- Record excerpts -
BEGIN
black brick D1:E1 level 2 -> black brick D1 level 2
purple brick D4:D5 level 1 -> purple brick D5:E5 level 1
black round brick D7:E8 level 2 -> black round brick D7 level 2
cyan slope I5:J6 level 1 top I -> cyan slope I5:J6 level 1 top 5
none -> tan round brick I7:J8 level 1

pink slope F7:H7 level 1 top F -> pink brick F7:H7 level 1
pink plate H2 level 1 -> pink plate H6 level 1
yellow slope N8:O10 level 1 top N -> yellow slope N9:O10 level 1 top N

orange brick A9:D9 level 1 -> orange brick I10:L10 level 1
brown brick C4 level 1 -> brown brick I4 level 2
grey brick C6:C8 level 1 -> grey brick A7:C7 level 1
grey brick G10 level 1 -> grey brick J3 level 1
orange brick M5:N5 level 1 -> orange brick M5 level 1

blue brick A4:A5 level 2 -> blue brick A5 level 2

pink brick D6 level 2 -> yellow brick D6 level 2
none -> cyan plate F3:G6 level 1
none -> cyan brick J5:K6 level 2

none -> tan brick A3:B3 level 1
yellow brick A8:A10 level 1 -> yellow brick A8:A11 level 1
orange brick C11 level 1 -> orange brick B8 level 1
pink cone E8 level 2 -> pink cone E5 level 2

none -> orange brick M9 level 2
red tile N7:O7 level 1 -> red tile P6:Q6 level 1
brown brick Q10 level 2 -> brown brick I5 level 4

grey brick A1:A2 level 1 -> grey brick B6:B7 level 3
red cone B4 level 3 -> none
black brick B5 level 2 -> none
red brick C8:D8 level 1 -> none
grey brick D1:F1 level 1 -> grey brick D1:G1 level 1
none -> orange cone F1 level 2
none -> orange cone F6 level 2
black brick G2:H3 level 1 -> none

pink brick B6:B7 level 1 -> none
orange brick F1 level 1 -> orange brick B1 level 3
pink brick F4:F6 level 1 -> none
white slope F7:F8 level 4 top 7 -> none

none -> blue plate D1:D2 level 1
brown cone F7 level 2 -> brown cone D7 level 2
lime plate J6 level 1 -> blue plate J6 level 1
END
- Task statement -
Look for the line with "none -> blue plate D1:D2 level 1" in the listing above. Print it and each later line exactly, ending with the last line.

- Result of this task -
none -> blue plate D1:D2 level 1
brown cone F7 level 2 -> brown cone D7 level 2
lime plate J6 level 1 -> blue plate J6 level 1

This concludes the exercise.